**PROBLEM REQUIREMENTS:**
An exact, picture-free copy of the listing is required.

—————

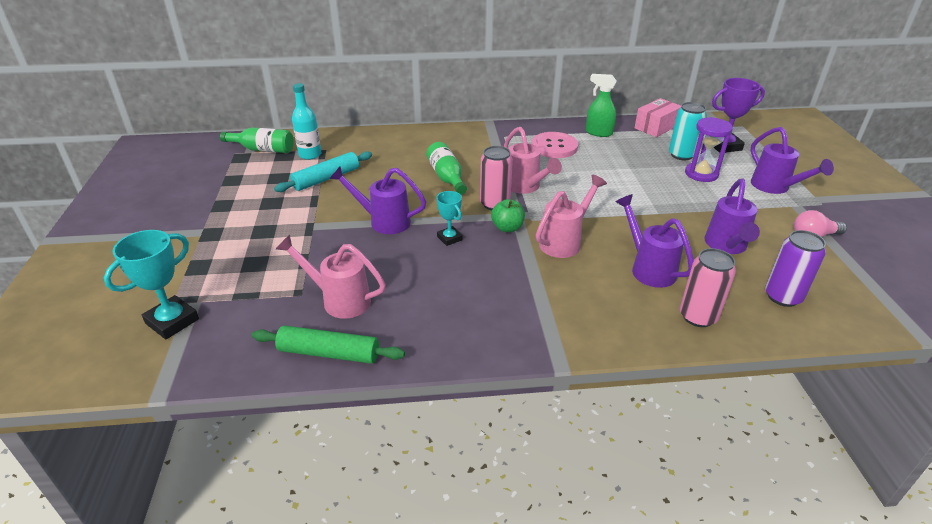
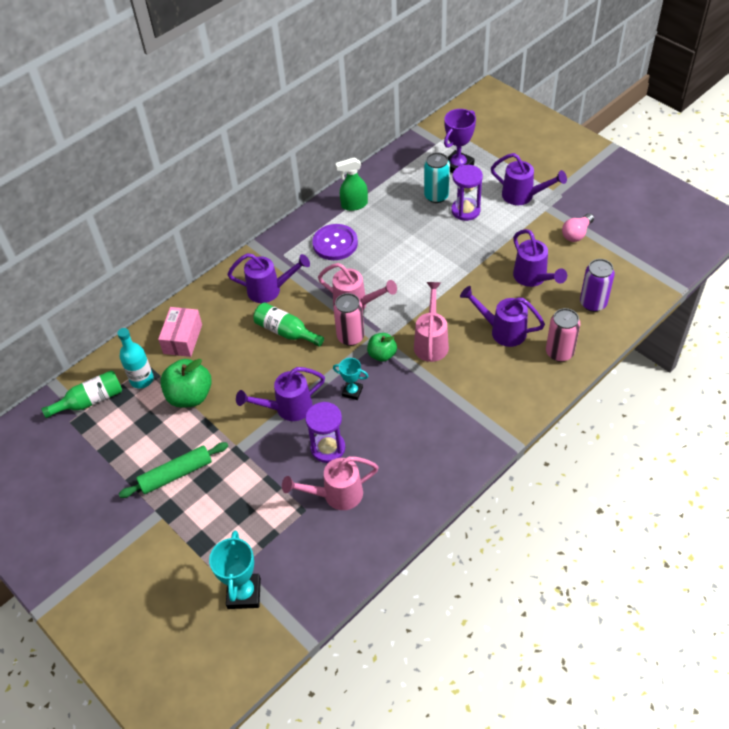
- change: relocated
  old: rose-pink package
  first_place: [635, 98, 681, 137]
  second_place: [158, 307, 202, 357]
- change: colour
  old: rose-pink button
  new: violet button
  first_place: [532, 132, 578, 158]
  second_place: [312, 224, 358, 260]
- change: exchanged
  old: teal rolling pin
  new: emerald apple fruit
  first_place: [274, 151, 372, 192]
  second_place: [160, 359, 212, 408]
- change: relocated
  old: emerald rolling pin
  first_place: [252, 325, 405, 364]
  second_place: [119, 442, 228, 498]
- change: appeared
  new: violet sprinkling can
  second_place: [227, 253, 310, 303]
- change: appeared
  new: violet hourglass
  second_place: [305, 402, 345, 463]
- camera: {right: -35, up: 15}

—————

**SOLVED PROBLEM:**
- change: relocated
  old: rose-pink package
  first_place: [635, 98, 681, 137]
  second_place: [158, 307, 202, 357]
- change: colour
  old: rose-pink button
  new: violet button
  first_place: [532, 132, 578, 158]
  second_place: [312, 224, 358, 260]
- change: exchanged
  old: teal rolling pin
  new: emerald apple fruit
  first_place: [274, 151, 372, 192]
  second_place: [160, 359, 212, 408]
- change: relocated
  old: emerald rolling pin
  first_place: [252, 325, 405, 364]
  second_place: [119, 442, 228, 498]
- change: appeared
  new: violet sprinkling can
  second_place: [227, 253, 310, 303]
- change: appeared
  new: violet hourglass
  second_place: [305, 402, 345, 463]
- camera: {right: -35, up: 15}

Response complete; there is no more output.